> **TASK STATEMENT**
Write the entries again exactly, with no line missing.

> **DATA TO PROCESS**
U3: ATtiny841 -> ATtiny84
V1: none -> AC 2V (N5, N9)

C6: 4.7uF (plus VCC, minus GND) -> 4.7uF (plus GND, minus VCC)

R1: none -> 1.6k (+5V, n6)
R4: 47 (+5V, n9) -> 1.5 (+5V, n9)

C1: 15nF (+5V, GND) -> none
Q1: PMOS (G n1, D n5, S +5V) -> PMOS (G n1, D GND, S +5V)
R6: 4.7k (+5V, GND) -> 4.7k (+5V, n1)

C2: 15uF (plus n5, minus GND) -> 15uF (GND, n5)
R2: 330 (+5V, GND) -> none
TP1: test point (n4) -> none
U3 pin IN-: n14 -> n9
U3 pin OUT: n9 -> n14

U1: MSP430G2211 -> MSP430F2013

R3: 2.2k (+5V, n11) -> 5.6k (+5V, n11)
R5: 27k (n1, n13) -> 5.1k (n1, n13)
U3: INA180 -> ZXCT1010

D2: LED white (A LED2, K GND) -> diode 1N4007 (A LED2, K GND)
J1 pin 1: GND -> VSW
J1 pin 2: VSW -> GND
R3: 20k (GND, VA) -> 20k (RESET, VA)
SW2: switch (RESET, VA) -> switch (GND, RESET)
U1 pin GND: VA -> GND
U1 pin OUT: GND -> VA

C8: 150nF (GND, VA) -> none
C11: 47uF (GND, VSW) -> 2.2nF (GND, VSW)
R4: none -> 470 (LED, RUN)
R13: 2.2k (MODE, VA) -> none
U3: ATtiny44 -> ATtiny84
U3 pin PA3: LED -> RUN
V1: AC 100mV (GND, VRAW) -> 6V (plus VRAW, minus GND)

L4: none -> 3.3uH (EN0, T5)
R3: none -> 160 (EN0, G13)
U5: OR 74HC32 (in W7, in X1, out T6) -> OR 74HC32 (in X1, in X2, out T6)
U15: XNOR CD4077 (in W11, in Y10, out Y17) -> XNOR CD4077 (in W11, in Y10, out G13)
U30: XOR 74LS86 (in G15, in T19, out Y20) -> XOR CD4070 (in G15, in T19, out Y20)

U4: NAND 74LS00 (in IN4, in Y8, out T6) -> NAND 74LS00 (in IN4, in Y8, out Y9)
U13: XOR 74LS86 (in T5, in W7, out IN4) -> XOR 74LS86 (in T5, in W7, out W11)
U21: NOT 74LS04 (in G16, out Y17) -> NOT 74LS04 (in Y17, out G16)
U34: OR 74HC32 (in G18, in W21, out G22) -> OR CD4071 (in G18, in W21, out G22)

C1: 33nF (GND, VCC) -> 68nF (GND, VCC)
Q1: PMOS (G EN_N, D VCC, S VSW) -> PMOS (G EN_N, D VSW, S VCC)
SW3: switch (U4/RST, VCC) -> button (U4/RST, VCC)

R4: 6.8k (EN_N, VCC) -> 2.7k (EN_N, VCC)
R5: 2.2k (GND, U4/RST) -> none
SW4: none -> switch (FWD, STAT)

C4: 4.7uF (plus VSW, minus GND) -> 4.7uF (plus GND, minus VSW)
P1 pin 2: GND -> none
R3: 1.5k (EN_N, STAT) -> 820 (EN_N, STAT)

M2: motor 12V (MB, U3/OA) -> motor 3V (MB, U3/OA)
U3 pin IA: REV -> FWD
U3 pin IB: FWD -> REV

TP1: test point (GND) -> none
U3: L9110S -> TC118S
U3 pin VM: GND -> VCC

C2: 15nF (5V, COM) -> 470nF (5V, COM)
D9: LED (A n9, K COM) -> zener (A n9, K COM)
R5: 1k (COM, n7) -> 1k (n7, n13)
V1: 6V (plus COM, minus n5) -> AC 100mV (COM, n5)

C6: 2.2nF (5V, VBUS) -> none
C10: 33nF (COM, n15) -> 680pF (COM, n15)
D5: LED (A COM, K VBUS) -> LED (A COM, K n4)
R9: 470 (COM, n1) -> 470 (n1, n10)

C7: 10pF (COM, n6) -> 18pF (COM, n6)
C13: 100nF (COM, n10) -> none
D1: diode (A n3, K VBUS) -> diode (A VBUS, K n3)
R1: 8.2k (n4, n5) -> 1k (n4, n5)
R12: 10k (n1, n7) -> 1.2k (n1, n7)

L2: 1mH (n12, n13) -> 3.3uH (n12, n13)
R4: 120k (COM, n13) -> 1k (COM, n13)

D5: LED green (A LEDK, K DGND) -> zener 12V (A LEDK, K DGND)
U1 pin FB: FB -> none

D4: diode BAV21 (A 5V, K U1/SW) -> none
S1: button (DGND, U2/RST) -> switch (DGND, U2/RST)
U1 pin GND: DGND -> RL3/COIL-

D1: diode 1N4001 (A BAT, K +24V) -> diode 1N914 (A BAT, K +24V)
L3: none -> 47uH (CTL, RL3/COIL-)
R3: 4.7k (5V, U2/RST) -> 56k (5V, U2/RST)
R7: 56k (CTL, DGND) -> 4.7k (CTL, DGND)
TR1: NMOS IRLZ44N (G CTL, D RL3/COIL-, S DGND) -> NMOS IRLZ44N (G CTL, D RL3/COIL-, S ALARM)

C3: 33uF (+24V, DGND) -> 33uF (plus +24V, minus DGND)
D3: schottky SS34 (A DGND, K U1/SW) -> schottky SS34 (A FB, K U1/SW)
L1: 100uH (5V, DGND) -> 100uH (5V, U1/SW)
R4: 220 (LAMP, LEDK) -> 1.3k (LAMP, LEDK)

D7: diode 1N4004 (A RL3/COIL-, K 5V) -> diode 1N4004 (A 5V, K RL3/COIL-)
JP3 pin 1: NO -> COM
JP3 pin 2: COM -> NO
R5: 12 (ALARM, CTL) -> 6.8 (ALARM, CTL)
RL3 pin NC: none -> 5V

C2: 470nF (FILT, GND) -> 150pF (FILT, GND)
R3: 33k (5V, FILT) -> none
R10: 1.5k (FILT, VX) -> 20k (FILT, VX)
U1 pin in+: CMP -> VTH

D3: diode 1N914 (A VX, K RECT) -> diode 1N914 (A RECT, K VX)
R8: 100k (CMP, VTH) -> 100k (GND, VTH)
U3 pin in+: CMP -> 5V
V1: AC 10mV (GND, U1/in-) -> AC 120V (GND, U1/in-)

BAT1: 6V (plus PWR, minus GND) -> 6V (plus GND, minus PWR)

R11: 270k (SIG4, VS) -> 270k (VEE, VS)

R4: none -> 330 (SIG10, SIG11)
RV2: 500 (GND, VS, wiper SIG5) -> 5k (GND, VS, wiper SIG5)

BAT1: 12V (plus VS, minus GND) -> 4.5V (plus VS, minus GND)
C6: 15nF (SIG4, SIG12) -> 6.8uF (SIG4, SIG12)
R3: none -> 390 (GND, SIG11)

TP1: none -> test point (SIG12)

> **TASK OUTPUT**
U3: ATtiny841 -> ATtiny84
V1: none -> AC 2V (N5, N9)

C6: 4.7uF (plus VCC, minus GND) -> 4.7uF (plus GND, minus VCC)

R1: none -> 1.6k (+5V, n6)
R4: 47 (+5V, n9) -> 1.5 (+5V, n9)

C1: 15nF (+5V, GND) -> none
Q1: PMOS (G n1, D n5, S +5V) -> PMOS (G n1, D GND, S +5V)
R6: 4.7k (+5V, GND) -> 4.7k (+5V, n1)

C2: 15uF (plus n5, minus GND) -> 15uF (GND, n5)
R2: 330 (+5V, GND) -> none
TP1: test point (n4) -> none
U3 pin IN-: n14 -> n9
U3 pin OUT: n9 -> n14

U1: MSP430G2211 -> MSP430F2013

R3: 2.2k (+5V, n11) -> 5.6k (+5V, n11)
R5: 27k (n1, n13) -> 5.1k (n1, n13)
U3: INA180 -> ZXCT1010

D2: LED white (A LED2, K GND) -> diode 1N4007 (A LED2, K GND)
J1 pin 1: GND -> VSW
J1 pin 2: VSW -> GND
R3: 20k (GND, VA) -> 20k (RESET, VA)
SW2: switch (RESET, VA) -> switch (GND, RESET)
U1 pin GND: VA -> GND
U1 pin OUT: GND -> VA

C8: 150nF (GND, VA) -> none
C11: 47uF (GND, VSW) -> 2.2nF (GND, VSW)
R4: none -> 470 (LED, RUN)
R13: 2.2k (MODE, VA) -> none
U3: ATtiny44 -> ATtiny84
U3 pin PA3: LED -> RUN
V1: AC 100mV (GND, VRAW) -> 6V (plus VRAW, minus GND)

L4: none -> 3.3uH (EN0, T5)
R3: none -> 160 (EN0, G13)
U5: OR 74HC32 (in W7, in X1, out T6) -> OR 74HC32 (in X1, in X2, out T6)
U15: XNOR CD4077 (in W11, in Y10, out Y17) -> XNOR CD4077 (in W11, in Y10, out G13)
U30: XOR 74LS86 (in G15, in T19, out Y20) -> XOR CD4070 (in G15, in T19, out Y20)

U4: NAND 74LS00 (in IN4, in Y8, out T6) -> NAND 74LS00 (in IN4, in Y8, out Y9)
U13: XOR 74LS86 (in T5, in W7, out IN4) -> XOR 74LS86 (in T5, in W7, out W11)
U21: NOT 74LS04 (in G16, out Y17) -> NOT 74LS04 (in Y17, out G16)
U34: OR 74HC32 (in G18, in W21, out G22) -> OR CD4071 (in G18, in W21, out G22)

C1: 33nF (GND, VCC) -> 68nF (GND, VCC)
Q1: PMOS (G EN_N, D VCC, S VSW) -> PMOS (G EN_N, D VSW, S VCC)
SW3: switch (U4/RST, VCC) -> button (U4/RST, VCC)

R4: 6.8k (EN_N, VCC) -> 2.7k (EN_N, VCC)
R5: 2.2k (GND, U4/RST) -> none
SW4: none -> switch (FWD, STAT)

C4: 4.7uF (plus VSW, minus GND) -> 4.7uF (plus GND, minus VSW)
P1 pin 2: GND -> none
R3: 1.5k (EN_N, STAT) -> 820 (EN_N, STAT)

M2: motor 12V (MB, U3/OA) -> motor 3V (MB, U3/OA)
U3 pin IA: REV -> FWD
U3 pin IB: FWD -> REV

TP1: test point (GND) -> none
U3: L9110S -> TC118S
U3 pin VM: GND -> VCC

C2: 15nF (5V, COM) -> 470nF (5V, COM)
D9: LED (A n9, K COM) -> zener (A n9, K COM)
R5: 1k (COM, n7) -> 1k (n7, n13)
V1: 6V (plus COM, minus n5) -> AC 100mV (COM, n5)

C6: 2.2nF (5V, VBUS) -> none
C10: 33nF (COM, n15) -> 680pF (COM, n15)
D5: LED (A COM, K VBUS) -> LED (A COM, K n4)
R9: 470 (COM, n1) -> 470 (n1, n10)

C7: 10pF (COM, n6) -> 18pF (COM, n6)
C13: 100nF (COM, n10) -> none
D1: diode (A n3, K VBUS) -> diode (A VBUS, K n3)
R1: 8.2k (n4, n5) -> 1k (n4, n5)
R12: 10k (n1, n7) -> 1.2k (n1, n7)

L2: 1mH (n12, n13) -> 3.3uH (n12, n13)
R4: 120k (COM, n13) -> 1k (COM, n13)

D5: LED green (A LEDK, K DGND) -> zener 12V (A LEDK, K DGND)
U1 pin FB: FB -> none

D4: diode BAV21 (A 5V, K U1/SW) -> none
S1: button (DGND, U2/RST) -> switch (DGND, U2/RST)
U1 pin GND: DGND -> RL3/COIL-

D1: diode 1N4001 (A BAT, K +24V) -> diode 1N914 (A BAT, K +24V)
L3: none -> 47uH (CTL, RL3/COIL-)
R3: 4.7k (5V, U2/RST) -> 56k (5V, U2/RST)
R7: 56k (CTL, DGND) -> 4.7k (CTL, DGND)
TR1: NMOS IRLZ44N (G CTL, D RL3/COIL-, S DGND) -> NMOS IRLZ44N (G CTL, D RL3/COIL-, S ALARM)

C3: 33uF (+24V, DGND) -> 33uF (plus +24V, minus DGND)
D3: schottky SS34 (A DGND, K U1/SW) -> schottky SS34 (A FB, K U1/SW)
L1: 100uH (5V, DGND) -> 100uH (5V, U1/SW)
R4: 220 (LAMP, LEDK) -> 1.3k (LAMP, LEDK)

D7: diode 1N4004 (A RL3/COIL-, K 5V) -> diode 1N4004 (A 5V, K RL3/COIL-)
JP3 pin 1: NO -> COM
JP3 pin 2: COM -> NO
R5: 12 (ALARM, CTL) -> 6.8 (ALARM, CTL)
RL3 pin NC: none -> 5V

C2: 470nF (FILT, GND) -> 150pF (FILT, GND)
R3: 33k (5V, FILT) -> none
R10: 1.5k (FILT, VX) -> 20k (FILT, VX)
U1 pin in+: CMP -> VTH

D3: diode 1N914 (A VX, K RECT) -> diode 1N914 (A RECT, K VX)
R8: 100k (CMP, VTH) -> 100k (GND, VTH)
U3 pin in+: CMP -> 5V
V1: AC 10mV (GND, U1/in-) -> AC 120V (GND, U1/in-)

BAT1: 6V (plus PWR, minus GND) -> 6V (plus GND, minus PWR)

R11: 270k (SIG4, VS) -> 270k (VEE, VS)

R4: none -> 330 (SIG10, SIG11)
RV2: 500 (GND, VS, wiper SIG5) -> 5k (GND, VS, wiper SIG5)

BAT1: 12V (plus VS, minus GND) -> 4.5V (plus VS, minus GND)
C6: 15nF (SIG4, SIG12) -> 6.8uF (SIG4, SIG12)
R3: none -> 390 (GND, SIG11)

TP1: none -> test point (SIG12)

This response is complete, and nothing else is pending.